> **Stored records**
—————

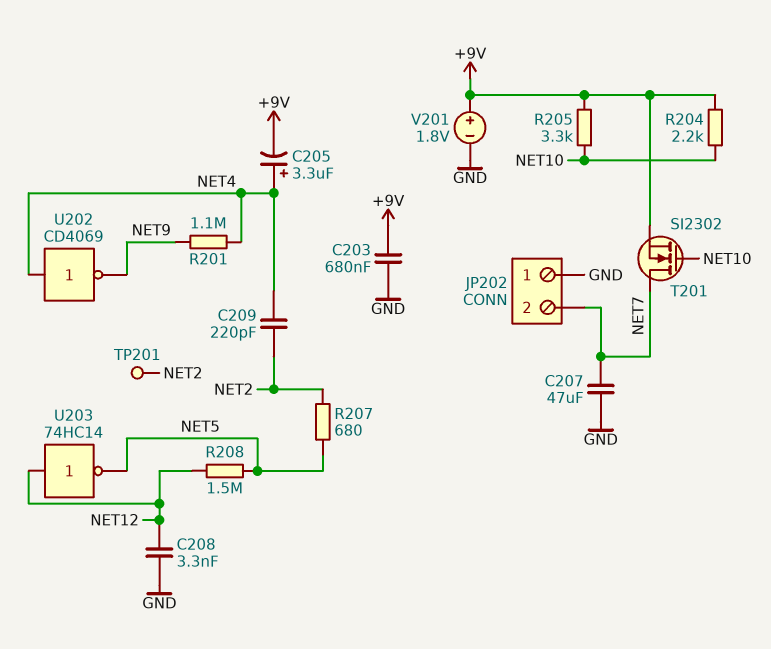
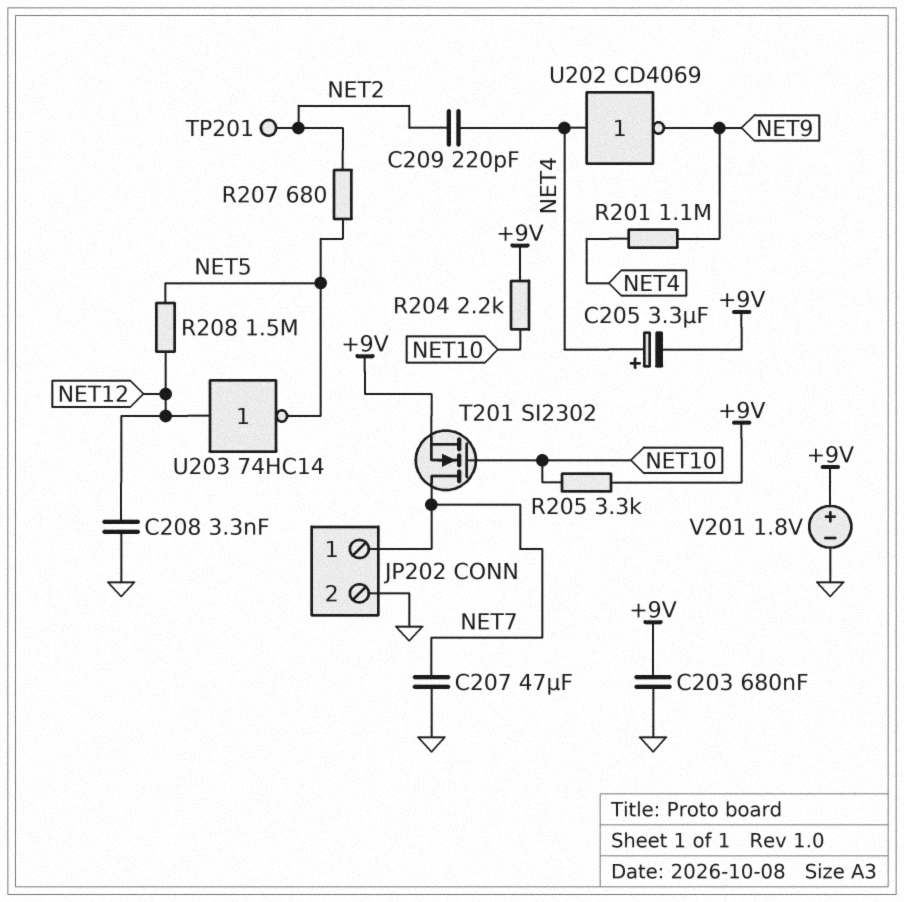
JP202 pin 1: GND -> NET7
JP202 pin 2: NET7 -> GND

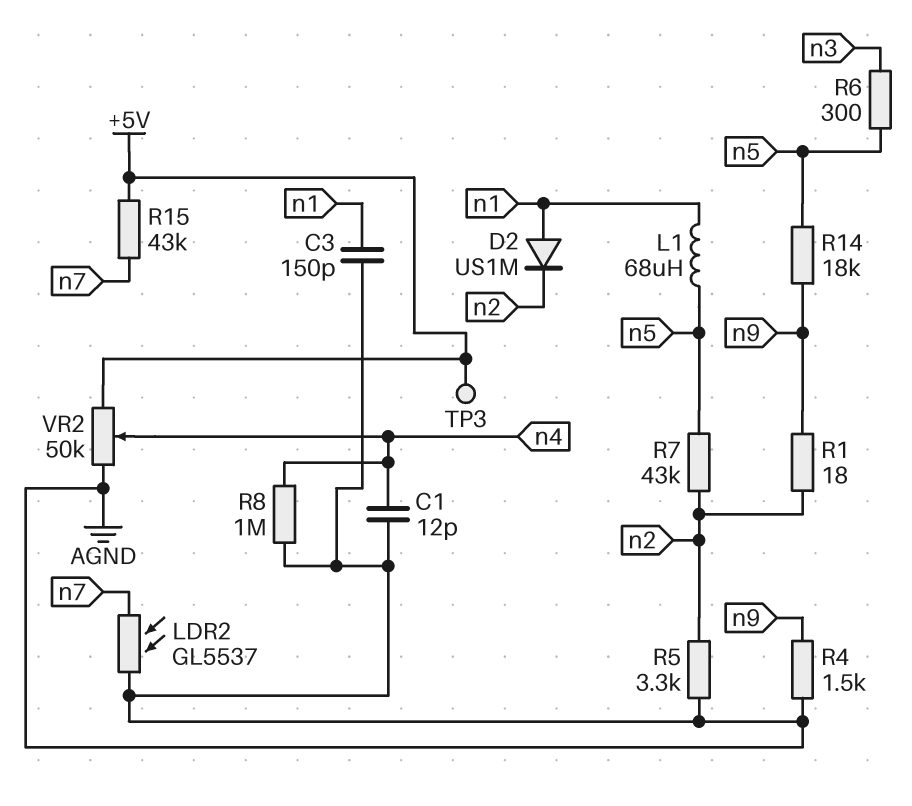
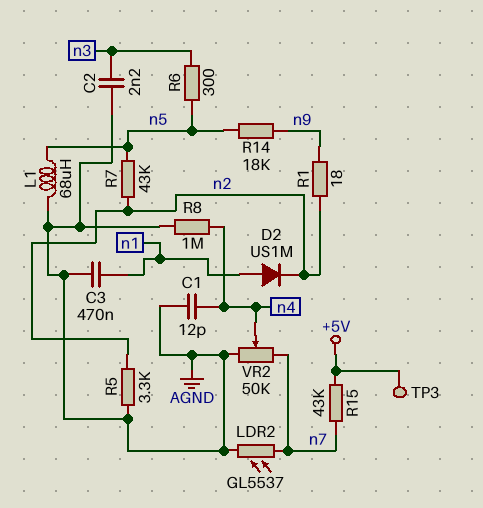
C2: none -> 2.2nF (AGND, n3)
C3: 150pF (AGND, n1) -> 470nF (AGND, n1)
L1: 68uH (n1, n5) -> 68uH (AGND, n5)
R4: 1.5k (AGND, n9) -> none
VR2: 50k (+5V, AGND, wiper n4) -> 50k (AGND, n7, wiper n4)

—————

> **PROBLEM TO SOLVE**
All of the records need to be reproduced exactly, with each picture omitted.

> **TASK OUTPUT**
JP202 pin 1: GND -> NET7
JP202 pin 2: NET7 -> GND

C2: none -> 2.2nF (AGND, n3)
C3: 150pF (AGND, n1) -> 470nF (AGND, n1)
L1: 68uH (n1, n5) -> 68uH (AGND, n5)
R4: 1.5k (AGND, n9) -> none
VR2: 50k (+5V, AGND, wiper n4) -> 50k (AGND, n7, wiper n4)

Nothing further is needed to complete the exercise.